Task goal
In the listing below, find the line holding "D203: none -> diode (A J203/3, K VDD)" and the line holding "U205 pin VOUT: AOUT -> U203/IO5". Write out those two lines and all lines between, exactly, and nothing more.

Data shown
────────
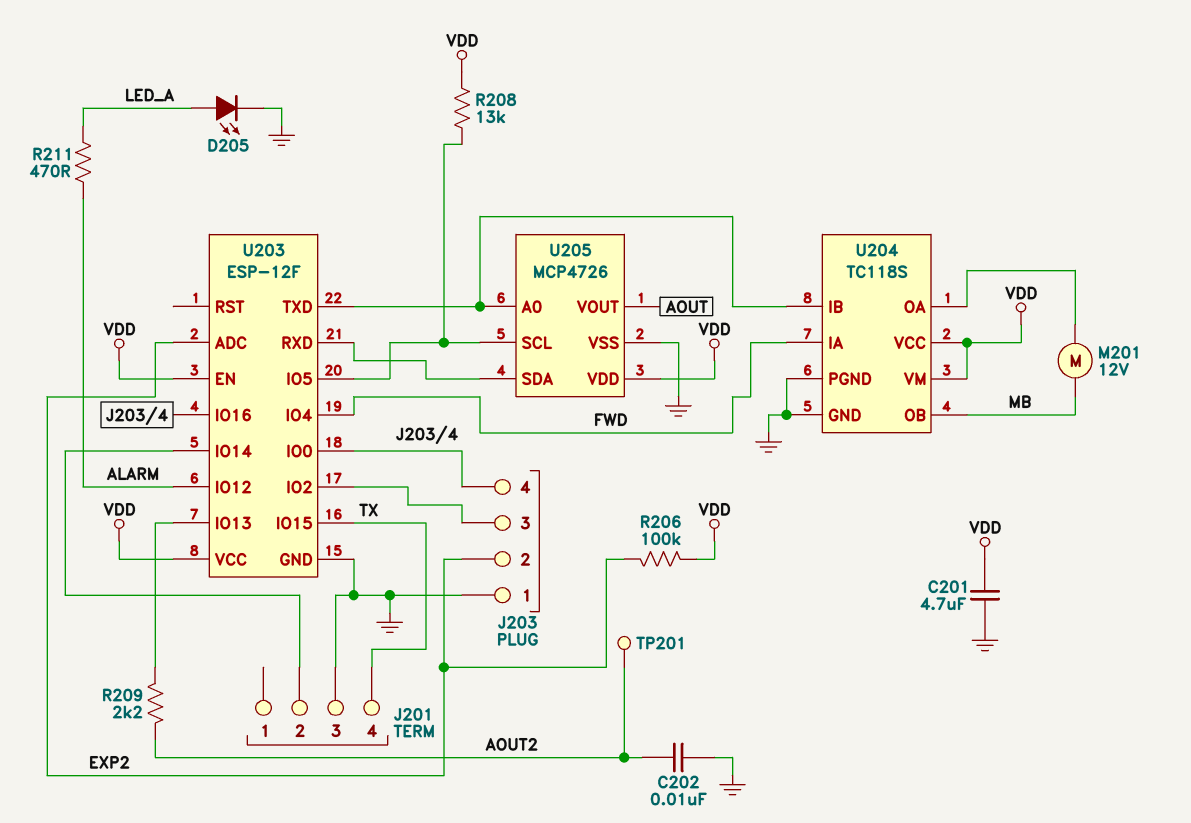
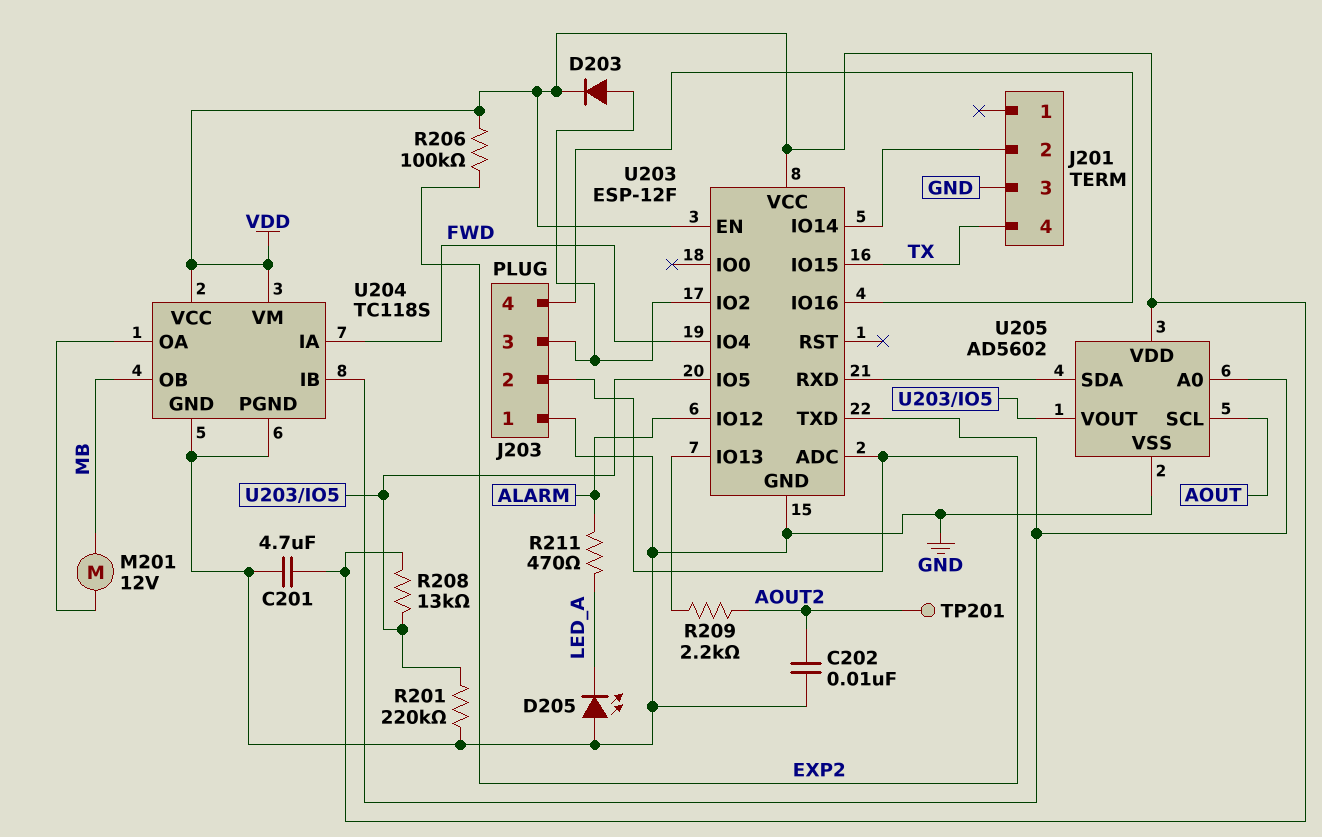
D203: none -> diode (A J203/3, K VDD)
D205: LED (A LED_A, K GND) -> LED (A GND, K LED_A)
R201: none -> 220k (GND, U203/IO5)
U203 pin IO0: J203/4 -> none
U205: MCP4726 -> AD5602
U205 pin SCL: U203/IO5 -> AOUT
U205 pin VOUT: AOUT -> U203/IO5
────────
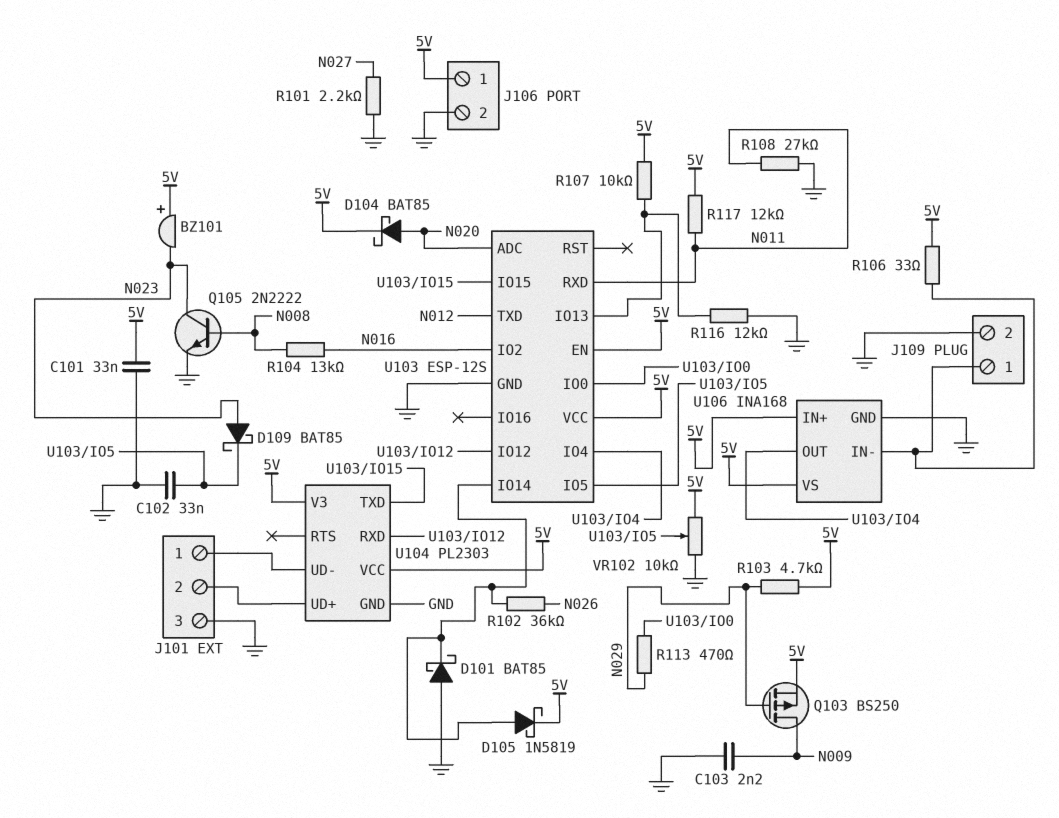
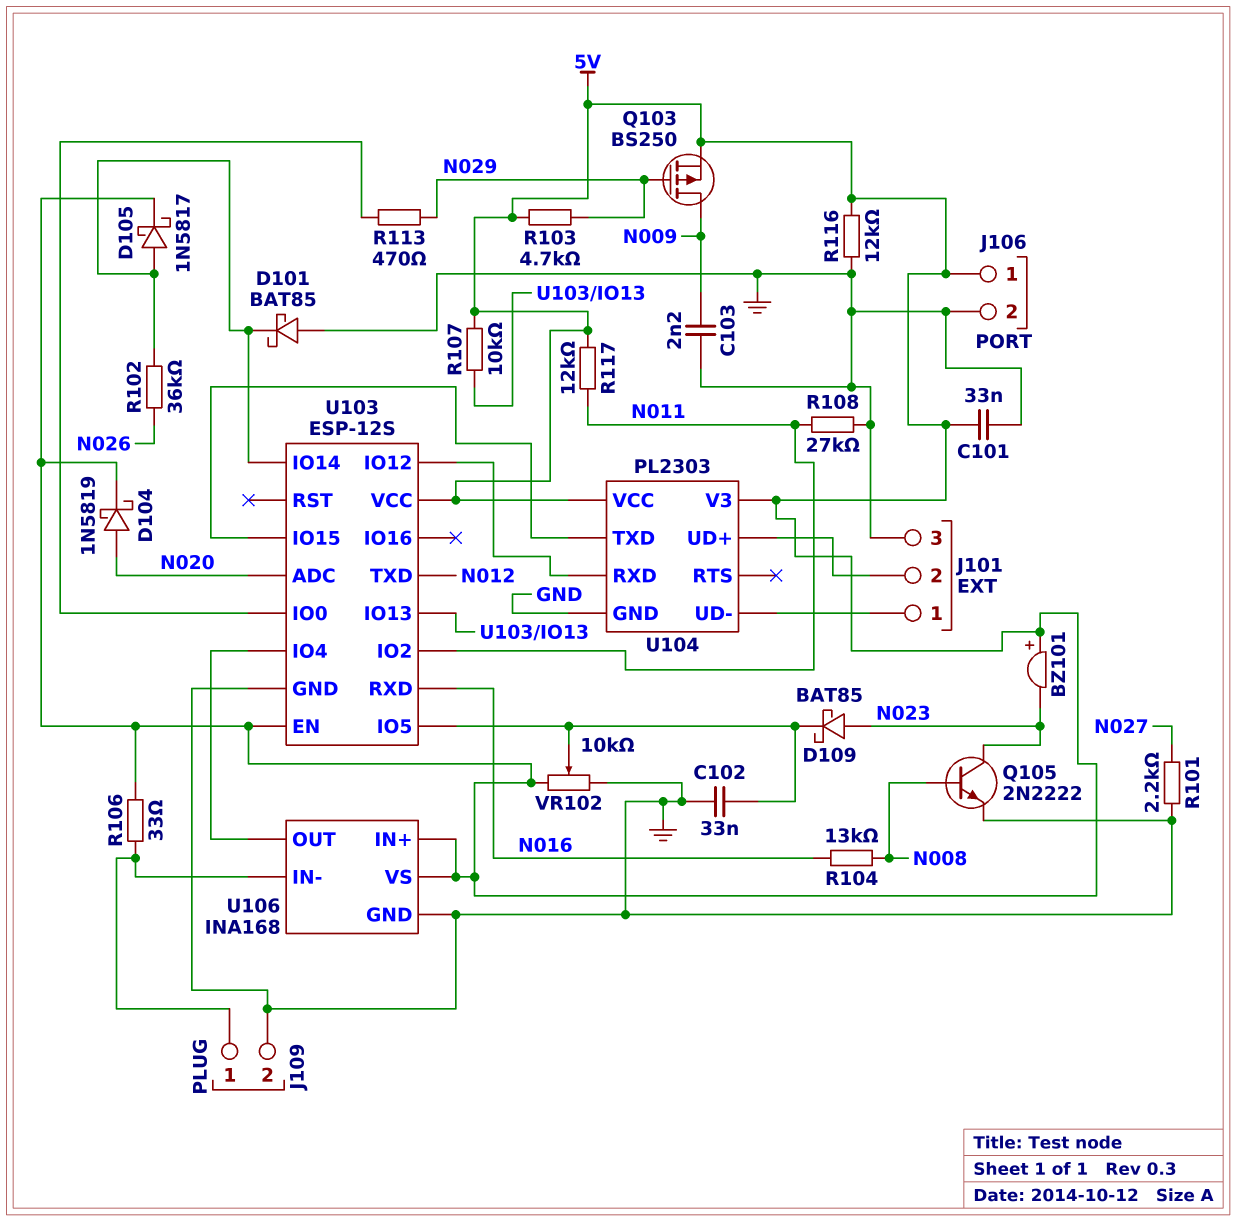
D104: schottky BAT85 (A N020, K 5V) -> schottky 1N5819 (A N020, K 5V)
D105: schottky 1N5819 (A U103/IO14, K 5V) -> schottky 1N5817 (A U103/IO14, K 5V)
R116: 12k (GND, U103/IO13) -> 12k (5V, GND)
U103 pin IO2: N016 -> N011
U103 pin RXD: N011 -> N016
────────
Exercise answer
D203: none -> diode (A J203/3, K VDD)
D205: LED (A LED_A, K GND) -> LED (A GND, K LED_A)
R201: none -> 220k (GND, U203/IO5)
U203 pin IO0: J203/4 -> none
U205: MCP4726 -> AD5602
U205 pin SCL: U203/IO5 -> AOUT
U205 pin VOUT: AOUT -> U203/IO5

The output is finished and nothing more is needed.